DATASET EXCERPTS —
-=-=-=-=-

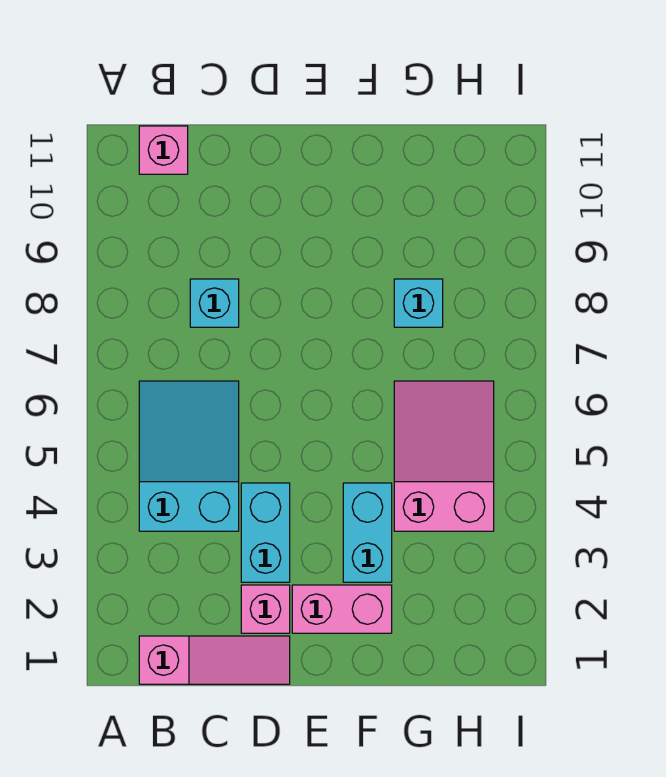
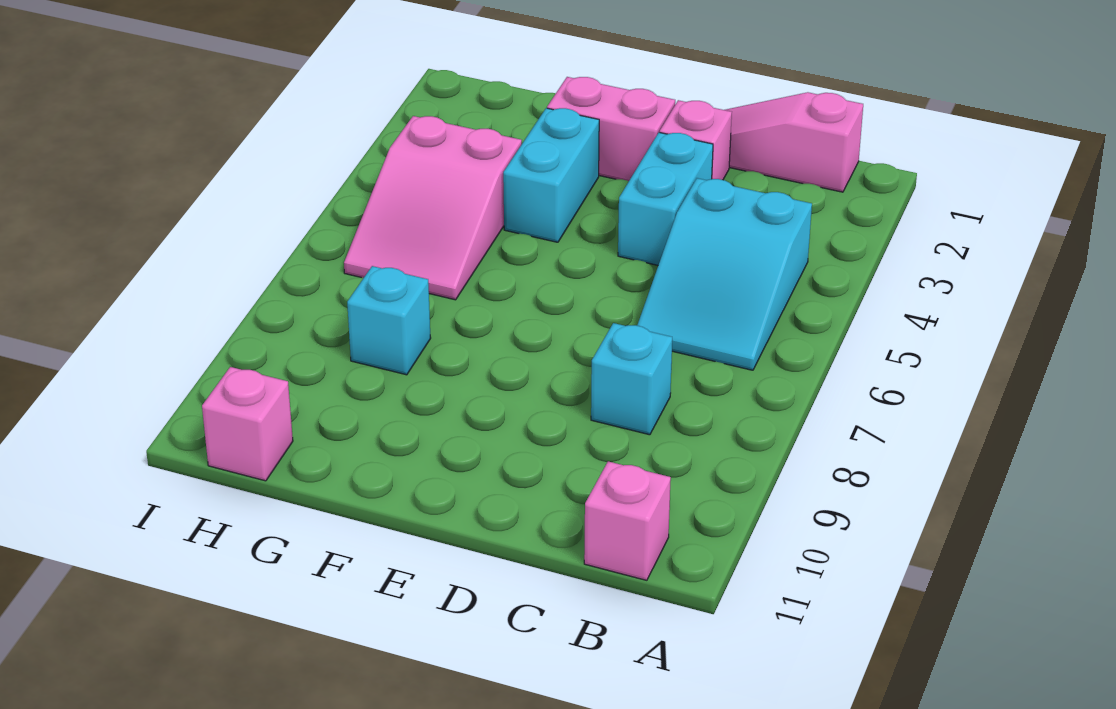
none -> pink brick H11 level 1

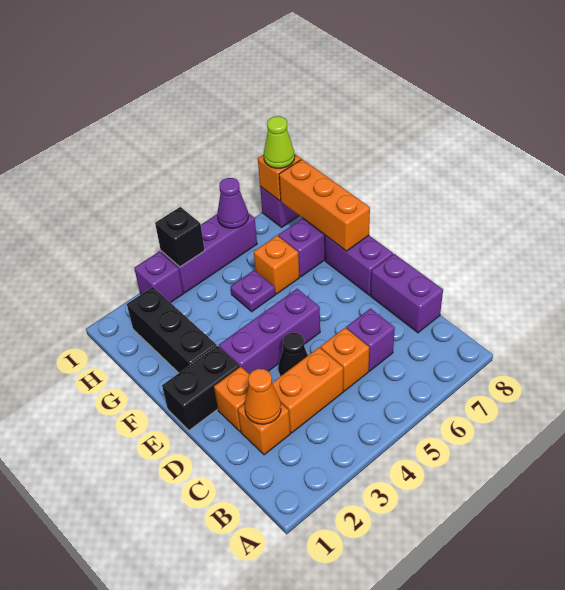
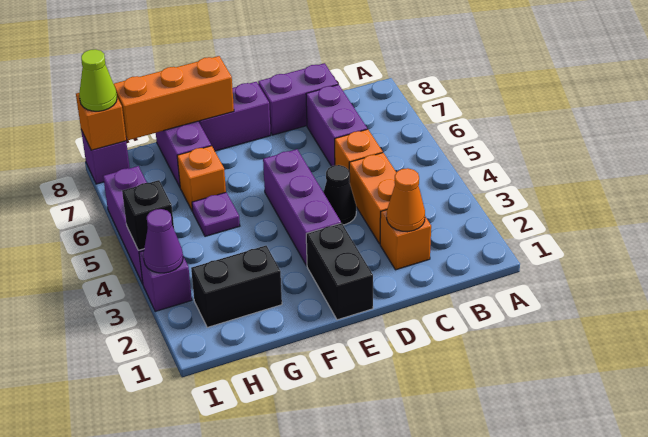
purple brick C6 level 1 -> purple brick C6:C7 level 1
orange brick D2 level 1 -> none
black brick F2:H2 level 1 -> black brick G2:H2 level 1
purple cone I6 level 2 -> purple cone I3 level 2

-=-=-=-=-

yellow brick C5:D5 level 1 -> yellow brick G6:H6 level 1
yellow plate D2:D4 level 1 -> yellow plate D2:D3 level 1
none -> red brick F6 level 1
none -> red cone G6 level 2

-=-=-=-=-

WORK ORDER —
Take every line above where "cone" appears and copy it.

TASK RESULT —
purple cone I6 level 2 -> purple cone I3 level 2
none -> red cone G6 level 2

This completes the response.